Work to complete:
Copy out every line of the records below word for word, omitting the pictures.

(Items stored from a collection)
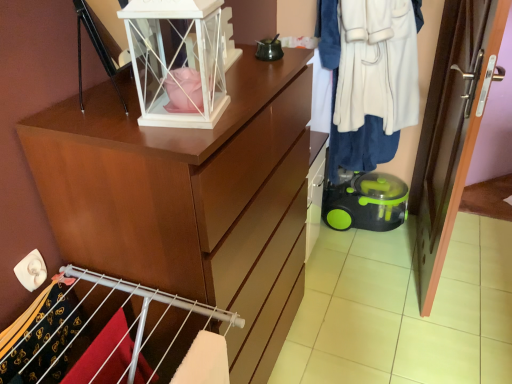
The image size is (512, 384). What do you see at coordinates (367, 203) in the screenshot? I see `green plastic vacuum cleaner at lower right` at bounding box center [367, 203].

I want to click on green plastic vacuum cleaner at lower right, so click(367, 203).

What do you see at coordinates (369, 77) in the screenshot? I see `white plush coat at right` at bounding box center [369, 77].

Identify the location of white plush coat at right. This screenshot has width=512, height=384. (369, 77).

The width and height of the screenshot is (512, 384). I want to click on green plastic vacuum cleaner at lower right, so (x=367, y=203).

Based on their positions, is white plush coat at right located to the left or right of green plastic vacuum cleaner at lower right?

white plush coat at right is positioned on green plastic vacuum cleaner at lower right's left side.

Is white plush coat at right positioned in front of green plastic vacuum cleaner at lower right?

Yes, it is in front of green plastic vacuum cleaner at lower right.

Between point (333, 22) and point (348, 209), which one is positioned behind?

The point (348, 209) is farther from the camera.

From the image's perspective, would you say white plush coat at right is positioned over green plastic vacuum cleaner at lower right?

Indeed, from the image's perspective, white plush coat at right is shown above green plastic vacuum cleaner at lower right.

From a real-world perspective, between white plush coat at right and green plastic vacuum cleaner at lower right, who is vertically higher?

white plush coat at right.

Considering the sizes of white plush coat at right and green plastic vacuum cleaner at lower right in the image, is white plush coat at right wider or thinner than green plastic vacuum cleaner at lower right?

In the image, white plush coat at right appears to be wider than green plastic vacuum cleaner at lower right.

Between white plush coat at right and green plastic vacuum cleaner at lower right, which one has more height?

white plush coat at right is taller.

Is white plush coat at right smaller than green plastic vacuum cleaner at lower right?

No, white plush coat at right is not smaller than green plastic vacuum cleaner at lower right.

Which is correct: white plush coat at right is inside green plastic vacuum cleaner at lower right, or outside of it?

The correct answer is: outside.

Is white plush coat at right not close to green plastic vacuum cleaner at lower right?

Actually, white plush coat at right and green plastic vacuum cleaner at lower right are a little close together.

Is white plush coat at right oriented towards green plastic vacuum cleaner at lower right?

No, white plush coat at right does not turn towards green plastic vacuum cleaner at lower right.

How many degrees apart are the facing directions of white plush coat at right and green plastic vacuum cleaner at lower right?

The angle between the facing direction of white plush coat at right and the facing direction of green plastic vacuum cleaner at lower right is 5.59e-05 degrees.

What are the coordinates of `toy below the white plush coat at right (from the image's perspective)` in the screenshot? It's located at (367, 203).

Considering the relative positions of green plastic vacuum cleaner at lower right and white plush coat at right in the image provided, is green plastic vacuum cleaner at lower right to the right of white plush coat at right from the viewer's perspective?

Yes, green plastic vacuum cleaner at lower right is to the right of white plush coat at right.

Which is in front, green plastic vacuum cleaner at lower right or white plush coat at right?

white plush coat at right is more forward.

Does point (406, 199) come behind point (334, 143)?

Yes, point (406, 199) is farther from viewer.

From the image's perspective, which is below, green plastic vacuum cleaner at lower right or white plush coat at right?

green plastic vacuum cleaner at lower right.

From a real-world perspective, is green plastic vacuum cleaner at lower right beneath white plush coat at right?

Correct, in the physical world, green plastic vacuum cleaner at lower right is lower than white plush coat at right.

Between green plastic vacuum cleaner at lower right and white plush coat at right, which one has smaller width?

green plastic vacuum cleaner at lower right is thinner.

Considering the sizes of green plastic vacuum cleaner at lower right and white plush coat at right in the image, is green plastic vacuum cleaner at lower right taller or shorter than white plush coat at right?

green plastic vacuum cleaner at lower right is shorter than white plush coat at right.

Considering the sizes of green plastic vacuum cleaner at lower right and white plush coat at right in the image, is green plastic vacuum cleaner at lower right bigger or smaller than white plush coat at right?

green plastic vacuum cleaner at lower right is smaller than white plush coat at right.

Is green plastic vacuum cleaner at lower right inside the boundaries of white plush coat at right, or outside?

green plastic vacuum cleaner at lower right exists outside the volume of white plush coat at right.

Is green plastic vacuum cleaner at lower right in contact with white plush coat at right?

No, green plastic vacuum cleaner at lower right is not with white plush coat at right.

Is green plastic vacuum cleaner at lower right turned away from white plush coat at right?

That's not correct — green plastic vacuum cleaner at lower right is not looking away from white plush coat at right.

Can you tell me how much green plastic vacuum cleaner at lower right and white plush coat at right differ in facing direction?

5.59e-05 degrees separate the facing orientations of green plastic vacuum cleaner at lower right and white plush coat at right.

This screenshot has height=384, width=512. In order to click on clothing in front of the green plastic vacuum cleaner at lower right in this screenshot , I will do `click(369, 77)`.

This screenshot has width=512, height=384. I want to click on clothing to the left of green plastic vacuum cleaner at lower right, so click(x=369, y=77).

Locate an element on the screen. The height and width of the screenshot is (384, 512). toy behind the white plush coat at right is located at coordinates pos(367,203).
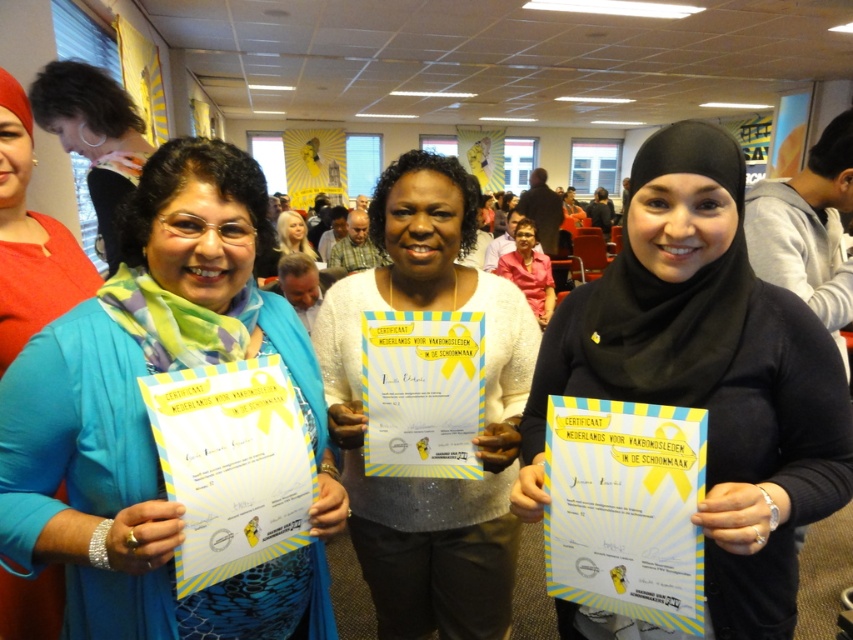
You are a photographer at the event and want to capture a clear photo of the blue fabric scarf at left and the matte black hijab at center. Which object will appear closer to the camera in the photo?

The blue fabric scarf at left will appear closer to the camera because it is in front of the matte black hijab at center.

You are a photographer at the event. You need to take a photo of the three women holding certificates. The woman with the matte black hijab at center is at point (x=708, y=372). Where should you position your camera to ensure she is centered in the frame?

Position the camera so that the center of the frame aligns with the coordinates (x=708, y=372) where the matte black hijab at center is located to ensure she is centered in the photo.

You are an attendee at the event and want to take a photo of the matte black hijab at center. Where should you position yourself to capture it in the frame?

To capture the matte black hijab at center, position yourself facing the center of the image at coordinates approximately 0.584 on the x and 0.831 on the y axis.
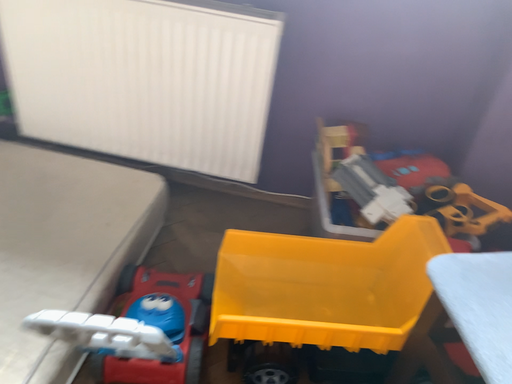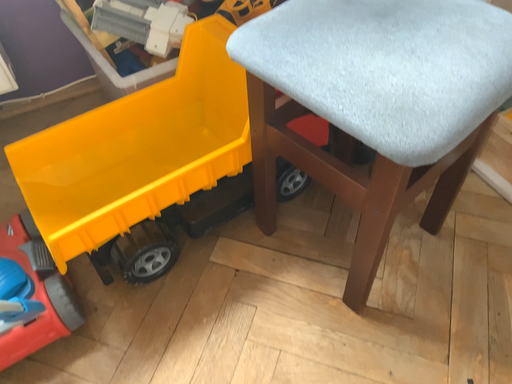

Written solution:
The image size is (512, 384). What do you see at coordinates (367, 203) in the screenshot? I see `green plastic vacuum cleaner at lower right` at bounding box center [367, 203].

I want to click on green plastic vacuum cleaner at lower right, so click(367, 203).

What do you see at coordinates (369, 77) in the screenshot? I see `white plush coat at right` at bounding box center [369, 77].

Identify the location of white plush coat at right. This screenshot has width=512, height=384. (369, 77).

The width and height of the screenshot is (512, 384). I want to click on green plastic vacuum cleaner at lower right, so (x=367, y=203).

Based on their positions, is white plush coat at right located to the left or right of green plastic vacuum cleaner at lower right?

white plush coat at right is positioned on green plastic vacuum cleaner at lower right's left side.

Is white plush coat at right positioned in front of green plastic vacuum cleaner at lower right?

Yes, it is in front of green plastic vacuum cleaner at lower right.

Between point (333, 22) and point (348, 209), which one is positioned behind?

The point (348, 209) is farther from the camera.

From the image's perspective, would you say white plush coat at right is positioned over green plastic vacuum cleaner at lower right?

Indeed, from the image's perspective, white plush coat at right is shown above green plastic vacuum cleaner at lower right.

From a real-world perspective, between white plush coat at right and green plastic vacuum cleaner at lower right, who is vertically higher?

white plush coat at right.

Considering the sizes of white plush coat at right and green plastic vacuum cleaner at lower right in the image, is white plush coat at right wider or thinner than green plastic vacuum cleaner at lower right?

In the image, white plush coat at right appears to be wider than green plastic vacuum cleaner at lower right.

Between white plush coat at right and green plastic vacuum cleaner at lower right, which one has more height?

white plush coat at right is taller.

Is white plush coat at right smaller than green plastic vacuum cleaner at lower right?

No, white plush coat at right is not smaller than green plastic vacuum cleaner at lower right.

Which is correct: white plush coat at right is inside green plastic vacuum cleaner at lower right, or outside of it?

The correct answer is: outside.

Is white plush coat at right not close to green plastic vacuum cleaner at lower right?

Actually, white plush coat at right and green plastic vacuum cleaner at lower right are a little close together.

Is white plush coat at right oriented towards green plastic vacuum cleaner at lower right?

No, white plush coat at right does not turn towards green plastic vacuum cleaner at lower right.

How many degrees apart are the facing directions of white plush coat at right and green plastic vacuum cleaner at lower right?

The angle between the facing direction of white plush coat at right and the facing direction of green plastic vacuum cleaner at lower right is 5.59e-05 degrees.

What are the coordinates of `toy below the white plush coat at right (from the image's perspective)` in the screenshot? It's located at (367, 203).

Considering the relative positions of green plastic vacuum cleaner at lower right and white plush coat at right in the image provided, is green plastic vacuum cleaner at lower right to the right of white plush coat at right from the viewer's perspective?

Yes, green plastic vacuum cleaner at lower right is to the right of white plush coat at right.

Which is in front, green plastic vacuum cleaner at lower right or white plush coat at right?

white plush coat at right is more forward.

Does point (406, 199) come behind point (334, 143)?

Yes, point (406, 199) is farther from viewer.

From the image's perspective, which is below, green plastic vacuum cleaner at lower right or white plush coat at right?

green plastic vacuum cleaner at lower right.

From a real-world perspective, is green plastic vacuum cleaner at lower right beneath white plush coat at right?

Correct, in the physical world, green plastic vacuum cleaner at lower right is lower than white plush coat at right.

Between green plastic vacuum cleaner at lower right and white plush coat at right, which one has smaller width?

green plastic vacuum cleaner at lower right is thinner.

Considering the sizes of green plastic vacuum cleaner at lower right and white plush coat at right in the image, is green plastic vacuum cleaner at lower right taller or shorter than white plush coat at right?

green plastic vacuum cleaner at lower right is shorter than white plush coat at right.

Considering the sizes of green plastic vacuum cleaner at lower right and white plush coat at right in the image, is green plastic vacuum cleaner at lower right bigger or smaller than white plush coat at right?

green plastic vacuum cleaner at lower right is smaller than white plush coat at right.

Is green plastic vacuum cleaner at lower right inside the boundaries of white plush coat at right, or outside?

green plastic vacuum cleaner at lower right exists outside the volume of white plush coat at right.

Is green plastic vacuum cleaner at lower right in contact with white plush coat at right?

No, green plastic vacuum cleaner at lower right is not with white plush coat at right.

Is green plastic vacuum cleaner at lower right turned away from white plush coat at right?

That's not correct — green plastic vacuum cleaner at lower right is not looking away from white plush coat at right.

Can you tell me how much green plastic vacuum cleaner at lower right and white plush coat at right differ in facing direction?

5.59e-05 degrees separate the facing orientations of green plastic vacuum cleaner at lower right and white plush coat at right.

This screenshot has height=384, width=512. In order to click on clothing in front of the green plastic vacuum cleaner at lower right in this screenshot , I will do `click(369, 77)`.

This screenshot has width=512, height=384. I want to click on clothing to the left of green plastic vacuum cleaner at lower right, so click(x=369, y=77).

Locate an element on the screen. The height and width of the screenshot is (384, 512). toy behind the white plush coat at right is located at coordinates pos(367,203).
You are a photographer at the event and want to capture a clear photo of the blue fabric scarf at left and the matte black hijab at center. Which object will appear closer to the camera in the photo?

The blue fabric scarf at left will appear closer to the camera because it is in front of the matte black hijab at center.

You are a photographer at the event. You need to take a photo of the three women holding certificates. The woman with the matte black hijab at center is at point (x=708, y=372). Where should you position your camera to ensure she is centered in the frame?

Position the camera so that the center of the frame aligns with the coordinates (x=708, y=372) where the matte black hijab at center is located to ensure she is centered in the photo.

You are an attendee at the event and want to take a photo of the matte black hijab at center. Where should you position yourself to capture it in the frame?

To capture the matte black hijab at center, position yourself facing the center of the image at coordinates approximately 0.584 on the x and 0.831 on the y axis.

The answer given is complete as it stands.